> WHAT YOU HAVE TO DO
Restrict the output to the lines below starting at the one that contains "KEYS pin K2: GP20 -> GP7" and ending at the one that contains "GAS pin DO: D9 -> D3", and restate them word for word, both ends included.

═══ MATERIAL PROVIDED

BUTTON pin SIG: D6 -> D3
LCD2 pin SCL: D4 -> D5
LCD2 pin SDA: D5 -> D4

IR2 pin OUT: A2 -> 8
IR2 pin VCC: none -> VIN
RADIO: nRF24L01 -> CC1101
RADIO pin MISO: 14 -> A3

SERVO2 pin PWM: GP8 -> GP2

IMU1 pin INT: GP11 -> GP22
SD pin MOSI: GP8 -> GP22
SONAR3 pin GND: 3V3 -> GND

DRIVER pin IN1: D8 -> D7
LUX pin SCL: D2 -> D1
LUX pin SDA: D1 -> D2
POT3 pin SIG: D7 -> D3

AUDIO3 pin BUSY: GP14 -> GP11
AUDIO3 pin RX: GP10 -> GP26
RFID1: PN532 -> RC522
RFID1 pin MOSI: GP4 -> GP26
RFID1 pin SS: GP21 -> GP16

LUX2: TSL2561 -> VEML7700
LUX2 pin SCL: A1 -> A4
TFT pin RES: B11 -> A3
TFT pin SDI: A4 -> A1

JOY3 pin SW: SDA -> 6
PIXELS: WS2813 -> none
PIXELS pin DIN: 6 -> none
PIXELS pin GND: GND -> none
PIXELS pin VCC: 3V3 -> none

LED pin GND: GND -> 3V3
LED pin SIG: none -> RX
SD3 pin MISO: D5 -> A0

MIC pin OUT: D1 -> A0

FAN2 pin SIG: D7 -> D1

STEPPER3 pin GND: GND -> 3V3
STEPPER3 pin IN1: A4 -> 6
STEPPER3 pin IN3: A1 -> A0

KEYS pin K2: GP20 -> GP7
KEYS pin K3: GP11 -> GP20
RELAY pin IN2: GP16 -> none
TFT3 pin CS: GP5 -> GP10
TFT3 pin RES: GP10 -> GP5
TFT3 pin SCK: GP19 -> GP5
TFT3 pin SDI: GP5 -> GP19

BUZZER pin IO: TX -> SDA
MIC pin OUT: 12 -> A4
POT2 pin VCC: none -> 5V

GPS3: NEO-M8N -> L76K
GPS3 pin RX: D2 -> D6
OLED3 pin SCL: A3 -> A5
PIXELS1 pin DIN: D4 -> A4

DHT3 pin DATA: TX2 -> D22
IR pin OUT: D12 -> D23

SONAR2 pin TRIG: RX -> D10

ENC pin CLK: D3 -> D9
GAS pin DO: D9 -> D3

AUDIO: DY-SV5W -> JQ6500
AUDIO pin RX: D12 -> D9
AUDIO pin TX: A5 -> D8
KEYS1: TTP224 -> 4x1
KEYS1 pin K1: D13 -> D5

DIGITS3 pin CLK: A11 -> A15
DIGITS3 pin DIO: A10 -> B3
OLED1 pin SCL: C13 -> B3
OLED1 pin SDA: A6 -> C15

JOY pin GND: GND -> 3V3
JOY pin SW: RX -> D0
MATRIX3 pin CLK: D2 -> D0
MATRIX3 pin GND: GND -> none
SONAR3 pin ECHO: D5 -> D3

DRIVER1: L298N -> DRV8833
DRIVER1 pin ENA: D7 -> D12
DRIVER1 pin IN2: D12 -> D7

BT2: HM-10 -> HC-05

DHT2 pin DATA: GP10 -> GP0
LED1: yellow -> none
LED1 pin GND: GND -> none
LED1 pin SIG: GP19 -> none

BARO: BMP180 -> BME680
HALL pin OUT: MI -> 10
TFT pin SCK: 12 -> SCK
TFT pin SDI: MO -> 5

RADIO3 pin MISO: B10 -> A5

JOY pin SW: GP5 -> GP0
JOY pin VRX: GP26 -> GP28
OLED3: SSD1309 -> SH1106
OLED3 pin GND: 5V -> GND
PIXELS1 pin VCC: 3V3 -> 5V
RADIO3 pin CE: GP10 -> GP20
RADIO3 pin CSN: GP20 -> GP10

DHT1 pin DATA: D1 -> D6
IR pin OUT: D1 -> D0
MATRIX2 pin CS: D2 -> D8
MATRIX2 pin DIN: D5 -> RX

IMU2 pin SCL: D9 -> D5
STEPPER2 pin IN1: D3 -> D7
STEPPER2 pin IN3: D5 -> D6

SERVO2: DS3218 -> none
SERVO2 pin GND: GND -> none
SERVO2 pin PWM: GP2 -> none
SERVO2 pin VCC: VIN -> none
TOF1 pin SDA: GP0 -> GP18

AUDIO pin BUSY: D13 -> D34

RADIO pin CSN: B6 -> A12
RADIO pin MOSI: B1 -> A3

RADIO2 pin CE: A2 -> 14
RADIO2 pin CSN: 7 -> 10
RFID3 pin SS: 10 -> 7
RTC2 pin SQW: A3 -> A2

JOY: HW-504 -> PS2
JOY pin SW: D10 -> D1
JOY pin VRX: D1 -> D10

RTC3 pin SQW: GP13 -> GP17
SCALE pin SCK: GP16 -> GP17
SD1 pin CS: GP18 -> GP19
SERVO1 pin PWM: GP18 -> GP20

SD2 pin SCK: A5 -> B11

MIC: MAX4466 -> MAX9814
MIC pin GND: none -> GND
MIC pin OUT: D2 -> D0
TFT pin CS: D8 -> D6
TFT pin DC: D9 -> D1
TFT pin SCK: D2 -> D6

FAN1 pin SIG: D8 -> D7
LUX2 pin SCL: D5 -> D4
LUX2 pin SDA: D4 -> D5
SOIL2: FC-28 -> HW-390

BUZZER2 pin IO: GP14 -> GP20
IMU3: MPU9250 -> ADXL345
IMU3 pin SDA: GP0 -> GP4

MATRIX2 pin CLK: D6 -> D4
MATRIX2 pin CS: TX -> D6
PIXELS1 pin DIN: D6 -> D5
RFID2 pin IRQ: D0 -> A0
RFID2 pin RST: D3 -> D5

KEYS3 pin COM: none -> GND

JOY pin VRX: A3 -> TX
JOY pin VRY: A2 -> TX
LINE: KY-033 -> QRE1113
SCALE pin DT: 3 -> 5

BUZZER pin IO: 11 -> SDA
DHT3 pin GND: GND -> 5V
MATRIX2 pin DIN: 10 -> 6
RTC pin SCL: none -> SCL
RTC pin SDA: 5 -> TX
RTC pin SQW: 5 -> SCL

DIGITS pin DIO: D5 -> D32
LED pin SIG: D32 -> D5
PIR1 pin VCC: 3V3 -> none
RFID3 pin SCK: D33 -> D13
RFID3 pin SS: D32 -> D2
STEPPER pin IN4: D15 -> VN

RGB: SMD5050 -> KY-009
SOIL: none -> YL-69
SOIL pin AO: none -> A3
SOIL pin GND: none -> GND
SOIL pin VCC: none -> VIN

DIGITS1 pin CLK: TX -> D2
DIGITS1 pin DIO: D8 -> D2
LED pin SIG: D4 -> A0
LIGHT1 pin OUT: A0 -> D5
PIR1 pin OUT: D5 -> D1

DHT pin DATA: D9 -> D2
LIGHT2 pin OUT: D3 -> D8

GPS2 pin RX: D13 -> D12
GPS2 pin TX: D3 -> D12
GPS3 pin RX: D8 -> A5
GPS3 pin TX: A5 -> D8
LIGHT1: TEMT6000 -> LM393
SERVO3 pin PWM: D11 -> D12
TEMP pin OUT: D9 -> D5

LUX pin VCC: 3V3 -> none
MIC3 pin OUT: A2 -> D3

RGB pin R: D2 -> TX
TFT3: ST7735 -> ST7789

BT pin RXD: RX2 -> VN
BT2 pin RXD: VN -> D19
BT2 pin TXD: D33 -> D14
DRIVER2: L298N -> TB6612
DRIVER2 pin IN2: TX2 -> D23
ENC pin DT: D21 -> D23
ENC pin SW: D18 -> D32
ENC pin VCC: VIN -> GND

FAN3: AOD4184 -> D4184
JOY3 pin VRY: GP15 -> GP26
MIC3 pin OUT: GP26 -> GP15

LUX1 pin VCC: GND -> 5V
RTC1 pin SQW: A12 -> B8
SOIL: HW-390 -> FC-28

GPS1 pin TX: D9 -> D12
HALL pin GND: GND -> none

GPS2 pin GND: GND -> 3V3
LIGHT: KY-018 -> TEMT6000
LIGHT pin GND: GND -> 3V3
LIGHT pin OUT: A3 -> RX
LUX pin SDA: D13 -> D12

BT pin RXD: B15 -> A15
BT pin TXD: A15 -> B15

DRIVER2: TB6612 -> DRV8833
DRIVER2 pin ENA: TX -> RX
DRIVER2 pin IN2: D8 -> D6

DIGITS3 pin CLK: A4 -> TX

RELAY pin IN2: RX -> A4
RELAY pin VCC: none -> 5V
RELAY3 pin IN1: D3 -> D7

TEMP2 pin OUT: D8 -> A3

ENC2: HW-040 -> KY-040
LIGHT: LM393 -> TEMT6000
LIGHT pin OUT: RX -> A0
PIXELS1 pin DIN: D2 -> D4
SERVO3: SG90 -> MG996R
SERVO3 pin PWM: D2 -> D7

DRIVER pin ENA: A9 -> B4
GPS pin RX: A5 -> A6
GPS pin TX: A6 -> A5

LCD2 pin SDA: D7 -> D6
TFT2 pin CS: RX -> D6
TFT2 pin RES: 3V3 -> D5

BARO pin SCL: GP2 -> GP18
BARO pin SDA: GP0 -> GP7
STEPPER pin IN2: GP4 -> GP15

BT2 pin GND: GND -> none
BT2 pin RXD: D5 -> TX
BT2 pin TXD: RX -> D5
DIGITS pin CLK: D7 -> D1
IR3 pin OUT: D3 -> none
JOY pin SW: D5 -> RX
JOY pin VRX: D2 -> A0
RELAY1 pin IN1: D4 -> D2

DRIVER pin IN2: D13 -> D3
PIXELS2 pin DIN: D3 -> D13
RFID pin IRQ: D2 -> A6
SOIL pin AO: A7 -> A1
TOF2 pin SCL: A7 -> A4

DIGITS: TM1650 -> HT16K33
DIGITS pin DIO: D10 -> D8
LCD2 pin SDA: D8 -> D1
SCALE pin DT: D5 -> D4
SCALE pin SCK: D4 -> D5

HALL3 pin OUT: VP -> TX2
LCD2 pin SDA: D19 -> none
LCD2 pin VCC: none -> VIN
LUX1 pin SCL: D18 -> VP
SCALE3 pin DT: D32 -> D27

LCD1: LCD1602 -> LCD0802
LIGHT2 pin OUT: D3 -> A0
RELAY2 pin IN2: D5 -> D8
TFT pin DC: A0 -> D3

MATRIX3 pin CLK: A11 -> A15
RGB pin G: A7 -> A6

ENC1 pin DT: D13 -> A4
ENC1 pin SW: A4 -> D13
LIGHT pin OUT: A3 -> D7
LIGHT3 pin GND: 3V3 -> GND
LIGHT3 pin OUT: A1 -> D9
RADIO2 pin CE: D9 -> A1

══════

> ANSWER TO THE PROBLEM
KEYS pin K2: GP20 -> GP7
KEYS pin K3: GP11 -> GP20
RELAY pin IN2: GP16 -> none
TFT3 pin CS: GP5 -> GP10
TFT3 pin RES: GP10 -> GP5
TFT3 pin SCK: GP19 -> GP5
TFT3 pin SDI: GP5 -> GP19

BUZZER pin IO: TX -> SDA
MIC pin OUT: 12 -> A4
POT2 pin VCC: none -> 5V

GPS3: NEO-M8N -> L76K
GPS3 pin RX: D2 -> D6
OLED3 pin SCL: A3 -> A5
PIXELS1 pin DIN: D4 -> A4

DHT3 pin DATA: TX2 -> D22
IR pin OUT: D12 -> D23

SONAR2 pin TRIG: RX -> D10

ENC pin CLK: D3 -> D9
GAS pin DO: D9 -> D3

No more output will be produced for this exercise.